## [GOAL OF THE EXERCISE]
Return the run of lines below that opens with the line containing "ENC pin CLK: none -> A7" and closes with the line containing "RFID2: PN532 -> MFRC522", keeping each one exact.

○ ○ ○ ○ ○

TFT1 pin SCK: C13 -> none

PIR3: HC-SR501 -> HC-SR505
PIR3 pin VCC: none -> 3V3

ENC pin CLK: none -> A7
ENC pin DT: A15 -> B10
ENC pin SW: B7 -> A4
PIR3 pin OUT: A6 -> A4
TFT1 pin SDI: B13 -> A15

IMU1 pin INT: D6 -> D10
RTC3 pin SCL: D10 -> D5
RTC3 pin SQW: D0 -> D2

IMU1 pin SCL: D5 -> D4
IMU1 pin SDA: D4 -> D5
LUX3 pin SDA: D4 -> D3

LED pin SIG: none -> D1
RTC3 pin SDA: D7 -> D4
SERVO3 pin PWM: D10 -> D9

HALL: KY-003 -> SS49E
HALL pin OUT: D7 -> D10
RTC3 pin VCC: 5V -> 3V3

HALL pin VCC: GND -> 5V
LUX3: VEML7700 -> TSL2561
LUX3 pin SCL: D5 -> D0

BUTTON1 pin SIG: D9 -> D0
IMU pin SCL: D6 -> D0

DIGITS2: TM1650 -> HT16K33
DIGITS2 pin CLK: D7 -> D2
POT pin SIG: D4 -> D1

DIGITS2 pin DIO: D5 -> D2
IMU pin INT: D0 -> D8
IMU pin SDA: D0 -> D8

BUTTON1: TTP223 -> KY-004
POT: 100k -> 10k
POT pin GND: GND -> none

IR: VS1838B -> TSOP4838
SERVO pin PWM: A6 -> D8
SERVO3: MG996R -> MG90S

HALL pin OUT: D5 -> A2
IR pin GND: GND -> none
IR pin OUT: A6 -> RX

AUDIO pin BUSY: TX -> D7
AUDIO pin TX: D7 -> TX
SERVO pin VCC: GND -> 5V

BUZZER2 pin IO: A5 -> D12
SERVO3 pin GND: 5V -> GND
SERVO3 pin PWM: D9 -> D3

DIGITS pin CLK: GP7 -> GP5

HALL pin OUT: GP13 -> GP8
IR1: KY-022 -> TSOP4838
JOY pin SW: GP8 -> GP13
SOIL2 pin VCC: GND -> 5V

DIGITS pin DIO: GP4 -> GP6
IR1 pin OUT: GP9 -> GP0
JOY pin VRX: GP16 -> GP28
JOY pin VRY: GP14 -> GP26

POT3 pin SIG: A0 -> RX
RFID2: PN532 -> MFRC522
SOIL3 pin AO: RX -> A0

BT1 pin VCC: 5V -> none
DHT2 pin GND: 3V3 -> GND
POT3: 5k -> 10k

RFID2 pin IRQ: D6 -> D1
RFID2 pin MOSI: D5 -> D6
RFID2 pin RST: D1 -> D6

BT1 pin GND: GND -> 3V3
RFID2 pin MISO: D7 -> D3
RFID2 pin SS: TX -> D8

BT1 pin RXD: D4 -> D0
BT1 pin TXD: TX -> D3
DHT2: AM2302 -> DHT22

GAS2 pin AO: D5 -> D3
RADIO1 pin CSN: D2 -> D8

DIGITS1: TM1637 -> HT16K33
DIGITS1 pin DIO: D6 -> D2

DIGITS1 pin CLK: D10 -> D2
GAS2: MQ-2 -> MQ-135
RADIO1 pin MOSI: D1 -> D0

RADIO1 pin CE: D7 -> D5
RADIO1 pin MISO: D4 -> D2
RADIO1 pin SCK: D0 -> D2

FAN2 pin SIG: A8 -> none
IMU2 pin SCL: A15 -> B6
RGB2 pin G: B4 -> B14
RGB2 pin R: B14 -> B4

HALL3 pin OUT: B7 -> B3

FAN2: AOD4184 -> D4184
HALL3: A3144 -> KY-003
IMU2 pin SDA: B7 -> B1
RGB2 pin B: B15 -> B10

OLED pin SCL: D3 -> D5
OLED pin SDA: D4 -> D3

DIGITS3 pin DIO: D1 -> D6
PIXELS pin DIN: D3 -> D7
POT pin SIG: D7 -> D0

○ ○ ○ ○ ○

## [FINISHED EXERCISE]
ENC pin CLK: none -> A7
ENC pin DT: A15 -> B10
ENC pin SW: B7 -> A4
PIR3 pin OUT: A6 -> A4
TFT1 pin SDI: B13 -> A15

IMU1 pin INT: D6 -> D10
RTC3 pin SCL: D10 -> D5
RTC3 pin SQW: D0 -> D2

IMU1 pin SCL: D5 -> D4
IMU1 pin SDA: D4 -> D5
LUX3 pin SDA: D4 -> D3

LED pin SIG: none -> D1
RTC3 pin SDA: D7 -> D4
SERVO3 pin PWM: D10 -> D9

HALL: KY-003 -> SS49E
HALL pin OUT: D7 -> D10
RTC3 pin VCC: 5V -> 3V3

HALL pin VCC: GND -> 5V
LUX3: VEML7700 -> TSL2561
LUX3 pin SCL: D5 -> D0

BUTTON1 pin SIG: D9 -> D0
IMU pin SCL: D6 -> D0

DIGITS2: TM1650 -> HT16K33
DIGITS2 pin CLK: D7 -> D2
POT pin SIG: D4 -> D1

DIGITS2 pin DIO: D5 -> D2
IMU pin INT: D0 -> D8
IMU pin SDA: D0 -> D8

BUTTON1: TTP223 -> KY-004
POT: 100k -> 10k
POT pin GND: GND -> none

IR: VS1838B -> TSOP4838
SERVO pin PWM: A6 -> D8
SERVO3: MG996R -> MG90S

HALL pin OUT: D5 -> A2
IR pin GND: GND -> none
IR pin OUT: A6 -> RX

AUDIO pin BUSY: TX -> D7
AUDIO pin TX: D7 -> TX
SERVO pin VCC: GND -> 5V

BUZZER2 pin IO: A5 -> D12
SERVO3 pin GND: 5V -> GND
SERVO3 pin PWM: D9 -> D3

DIGITS pin CLK: GP7 -> GP5

HALL pin OUT: GP13 -> GP8
IR1: KY-022 -> TSOP4838
JOY pin SW: GP8 -> GP13
SOIL2 pin VCC: GND -> 5V

DIGITS pin DIO: GP4 -> GP6
IR1 pin OUT: GP9 -> GP0
JOY pin VRX: GP16 -> GP28
JOY pin VRY: GP14 -> GP26

POT3 pin SIG: A0 -> RX
RFID2: PN532 -> MFRC522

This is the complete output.